WORK TO BE COMPLETED:
Go through the listing below. Copy each line that has the string "BUTTON".

================

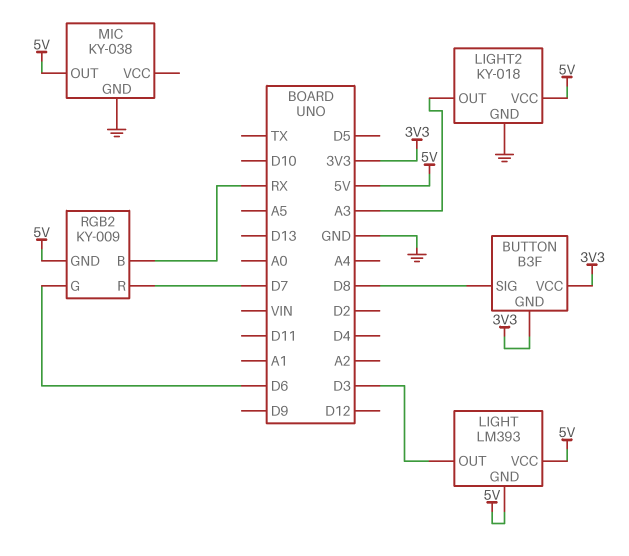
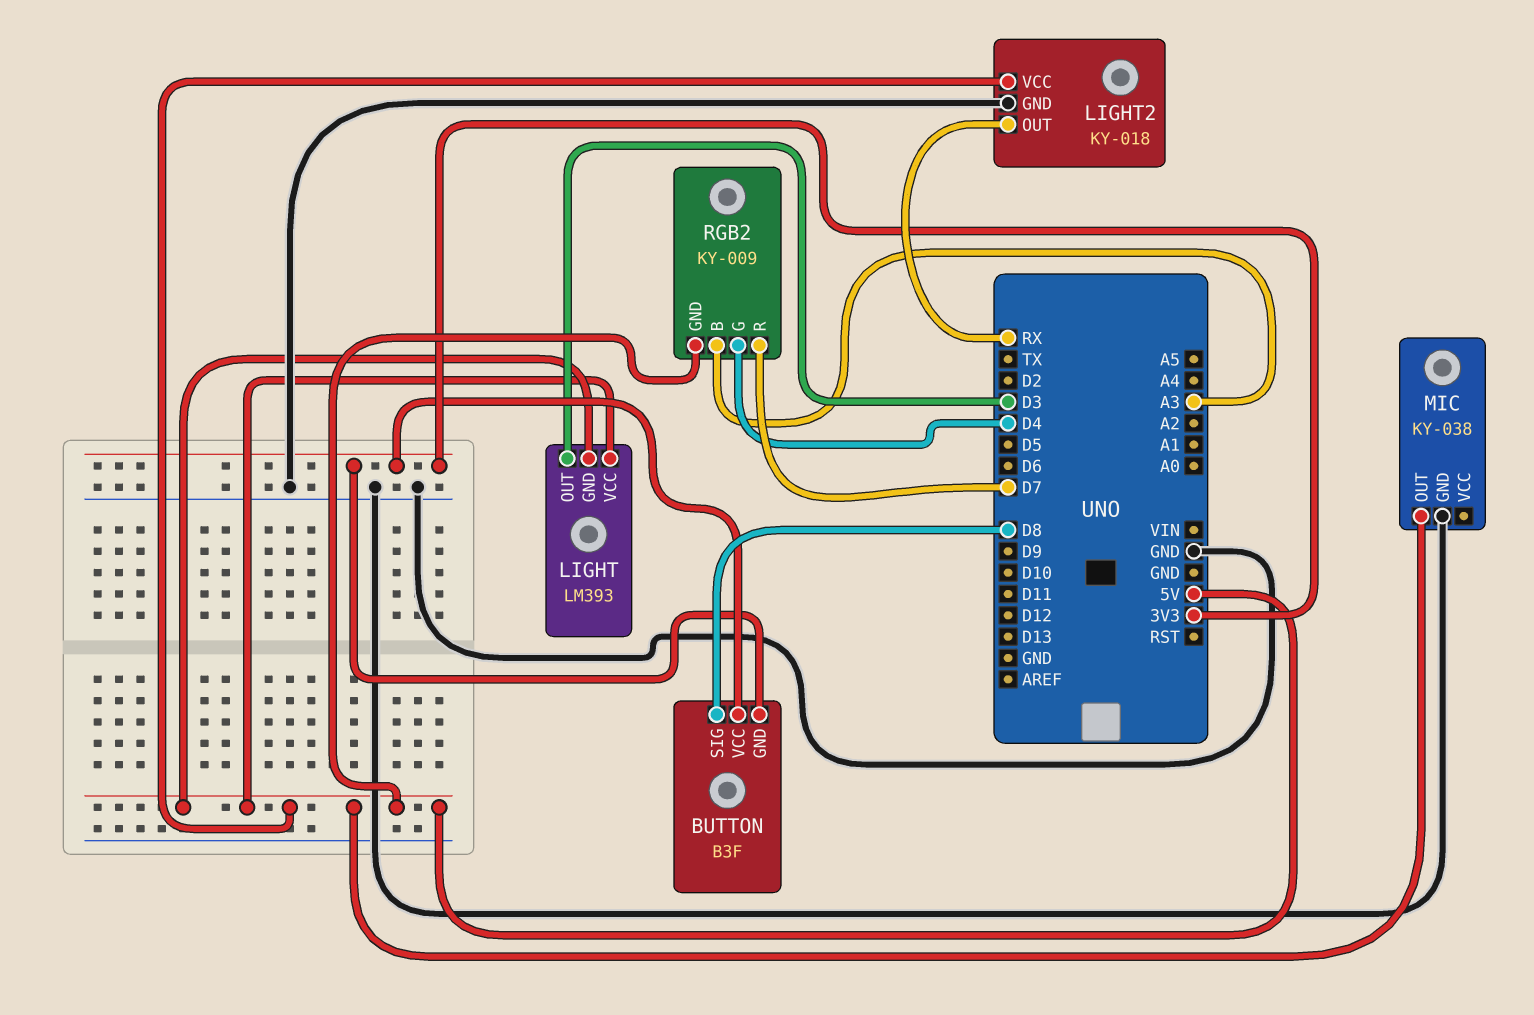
LIGHT2 pin OUT: A3 -> RX
RGB2 pin B: RX -> A3
RGB2 pin G: D6 -> D4

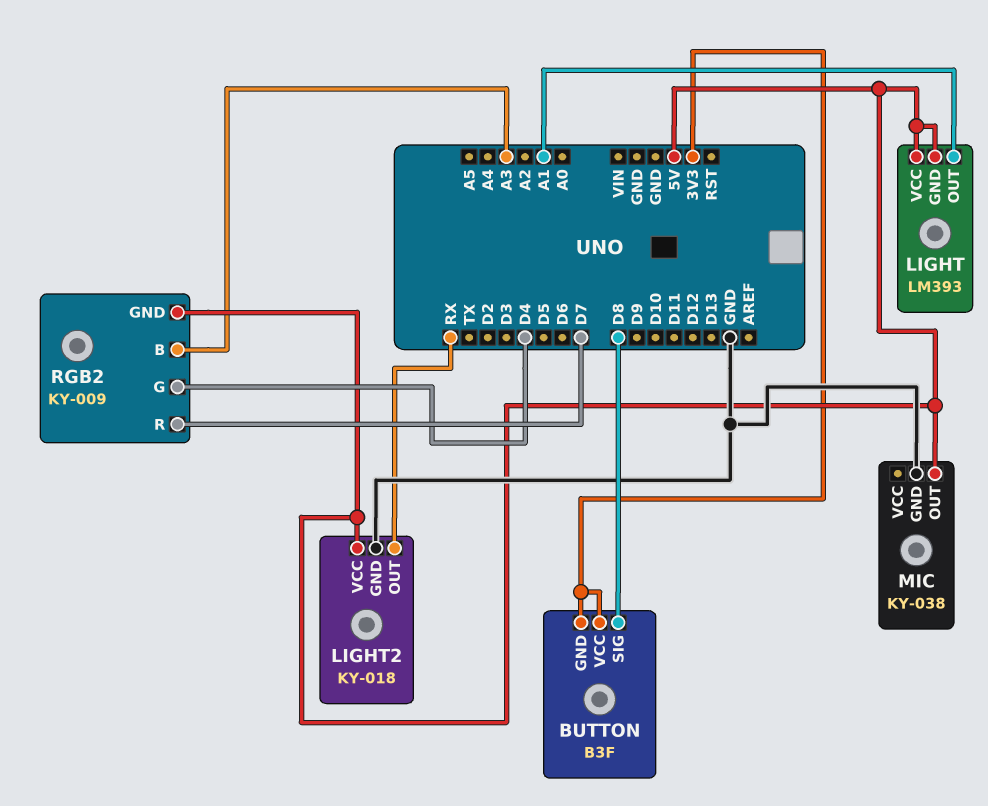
LIGHT pin OUT: D3 -> A1

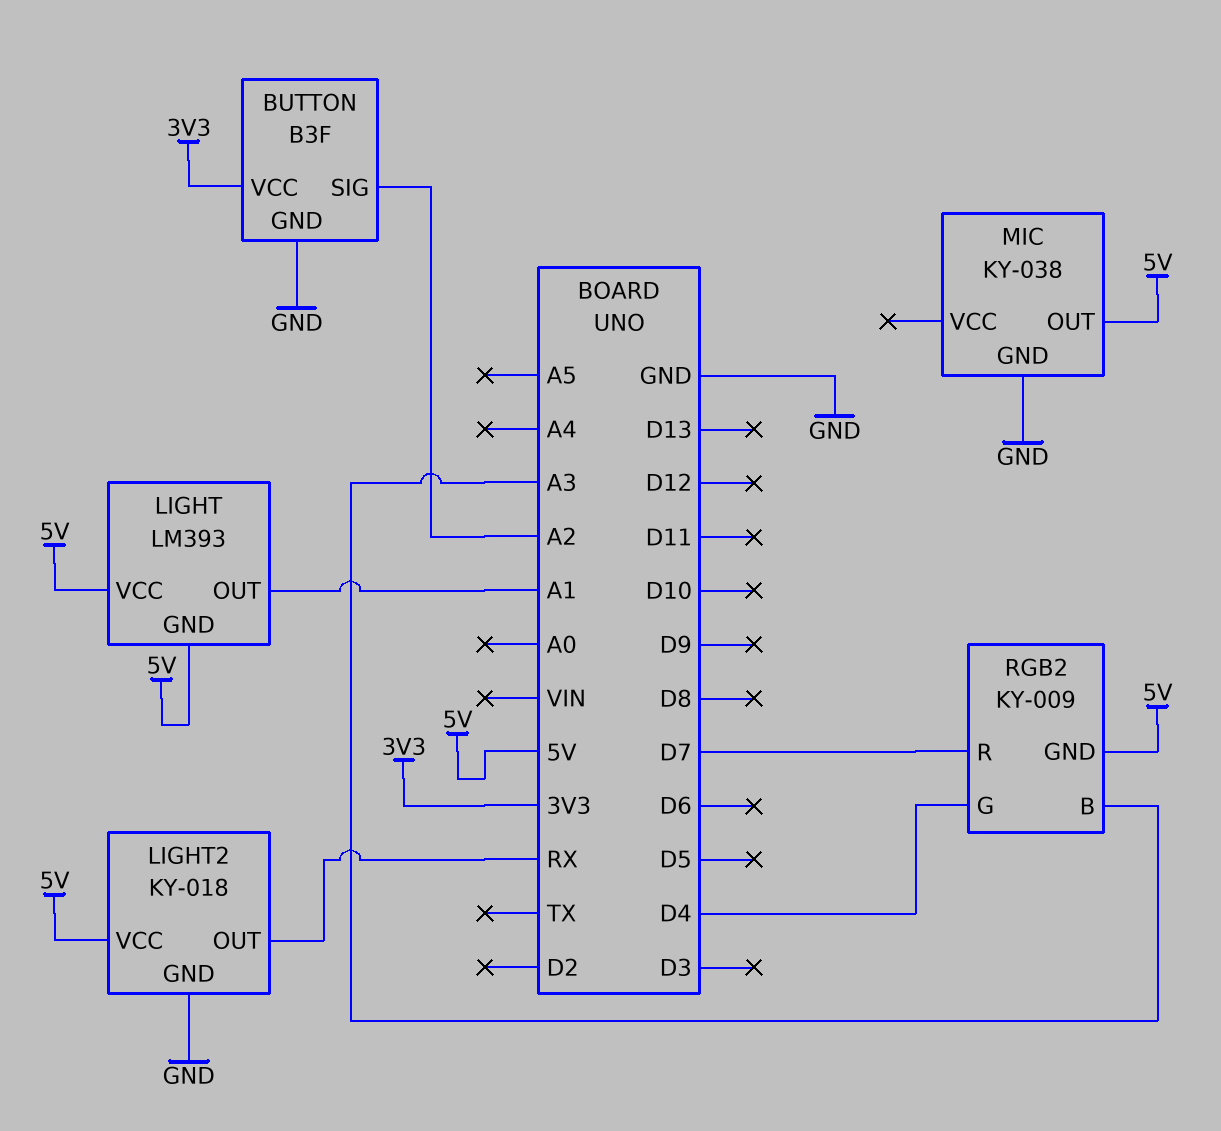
BUTTON pin GND: 3V3 -> GND
BUTTON pin SIG: D8 -> A2

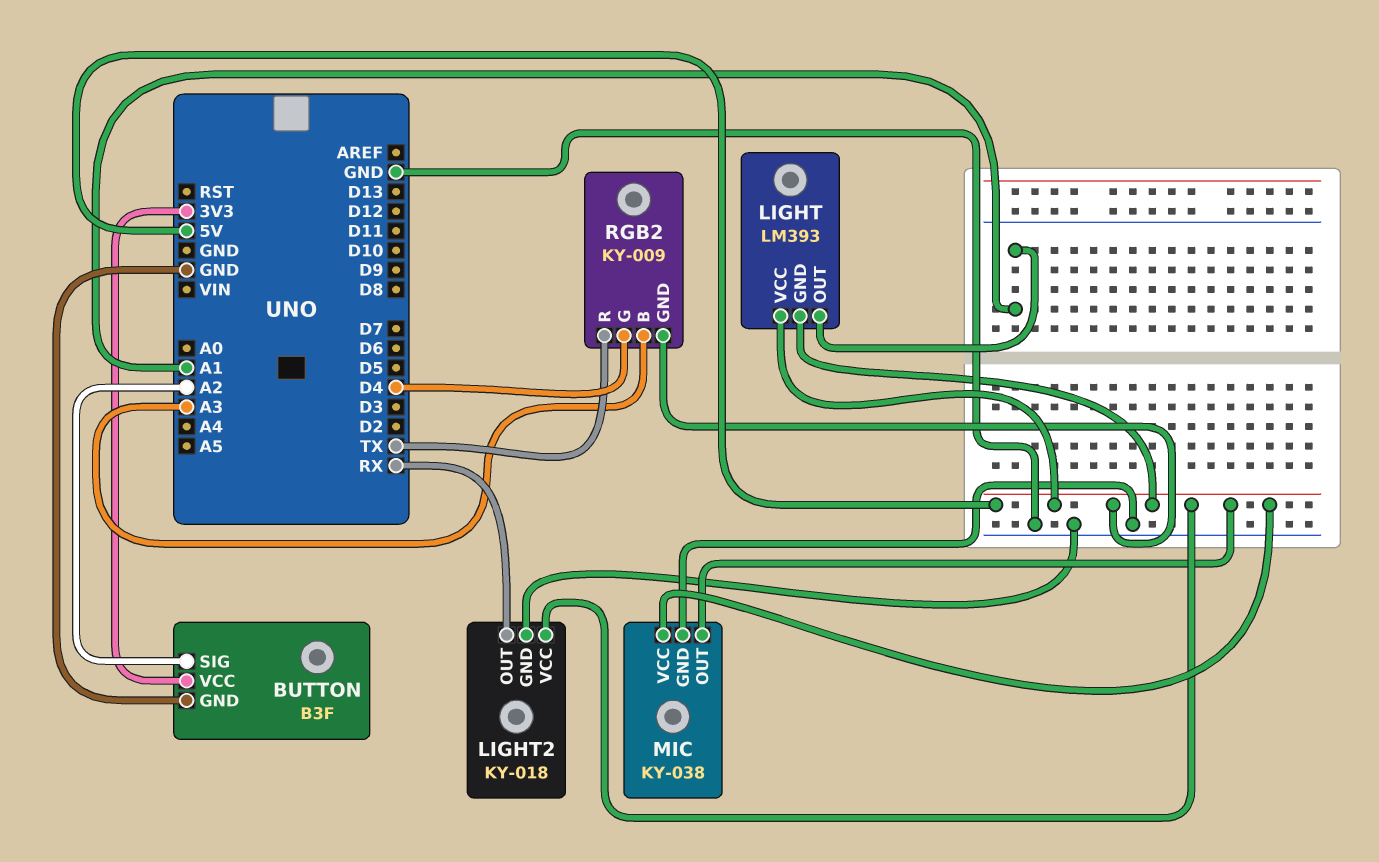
MIC pin VCC: none -> 5V
RGB2 pin R: D7 -> TX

================

FINISHED EXERCISE:
BUTTON pin GND: 3V3 -> GND
BUTTON pin SIG: D8 -> A2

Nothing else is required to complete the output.